Problem: Look below for the lines from the one with "R1: 4.3k (+12V, W17) -> none" to the one with "U4: SHT31 -> BME280", and copy exactly those lines, both ends included.

Records to process:
====
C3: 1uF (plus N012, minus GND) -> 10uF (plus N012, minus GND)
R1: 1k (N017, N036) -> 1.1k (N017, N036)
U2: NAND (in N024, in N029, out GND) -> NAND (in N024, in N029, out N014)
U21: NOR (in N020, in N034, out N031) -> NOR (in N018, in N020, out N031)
====
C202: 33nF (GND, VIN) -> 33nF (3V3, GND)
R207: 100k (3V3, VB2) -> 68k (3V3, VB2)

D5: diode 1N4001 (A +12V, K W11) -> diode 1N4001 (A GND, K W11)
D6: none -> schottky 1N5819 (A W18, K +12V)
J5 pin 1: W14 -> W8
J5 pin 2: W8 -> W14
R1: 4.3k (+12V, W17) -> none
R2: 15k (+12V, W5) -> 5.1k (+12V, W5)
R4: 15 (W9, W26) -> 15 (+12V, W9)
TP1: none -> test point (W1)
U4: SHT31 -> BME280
====
Result for this task:
R1: 4.3k (+12V, W17) -> none
R2: 15k (+12V, W5) -> 5.1k (+12V, W5)
R4: 15 (W9, W26) -> 15 (+12V, W9)
TP1: none -> test point (W1)
U4: SHT31 -> BME280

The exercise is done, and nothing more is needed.